*** Opening of EXTRACTED INFORMATION ***

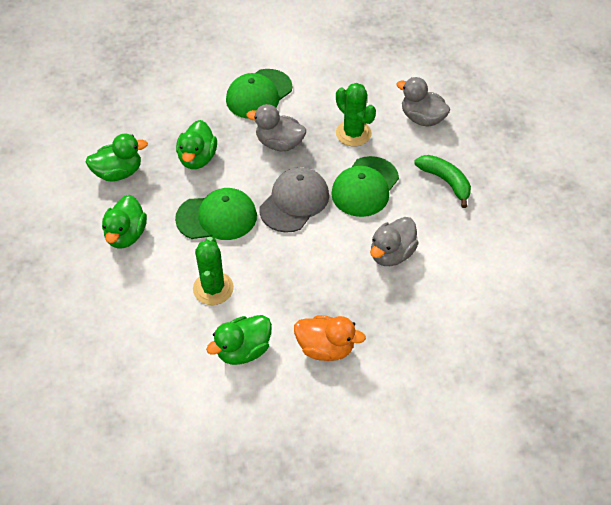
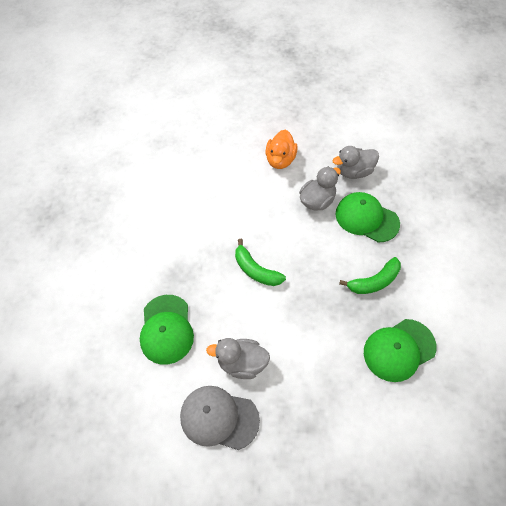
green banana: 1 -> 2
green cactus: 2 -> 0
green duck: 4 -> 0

*** Close of EXTRACTED INFORMATION ***
*** Opening of EXTRACTED INFORMATION ***

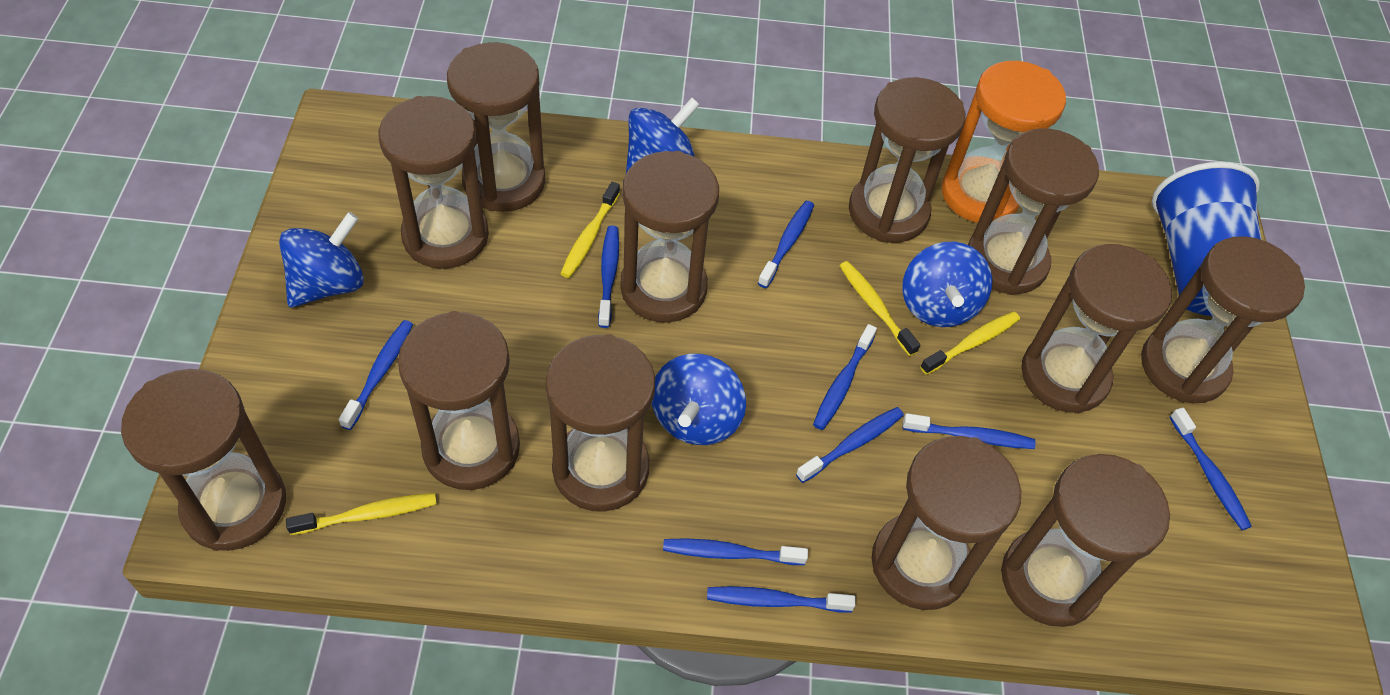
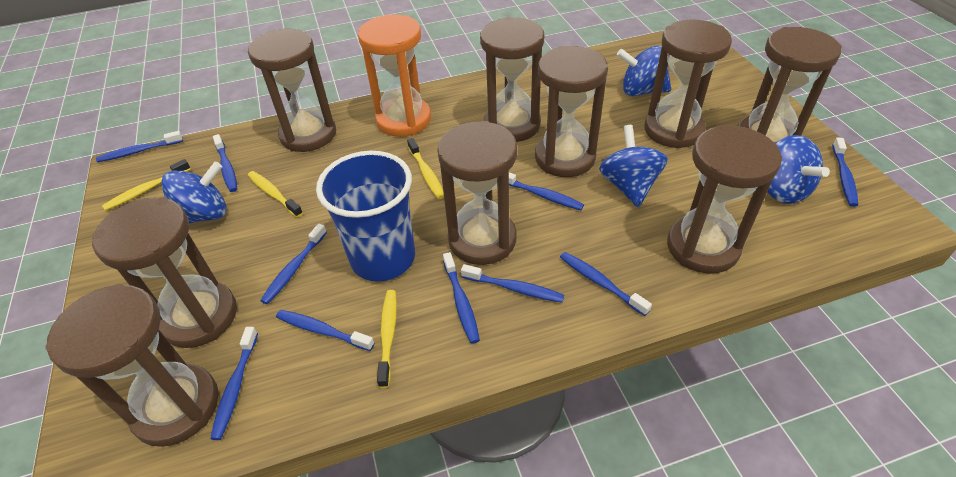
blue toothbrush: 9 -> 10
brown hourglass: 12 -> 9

*** Close of EXTRACTED INFORMATION ***

WORK INSTRUCTIONS - Scan the entries for the string "green" and report only how many lines contain it.

RESPONSE TO THE EXERCISE - 3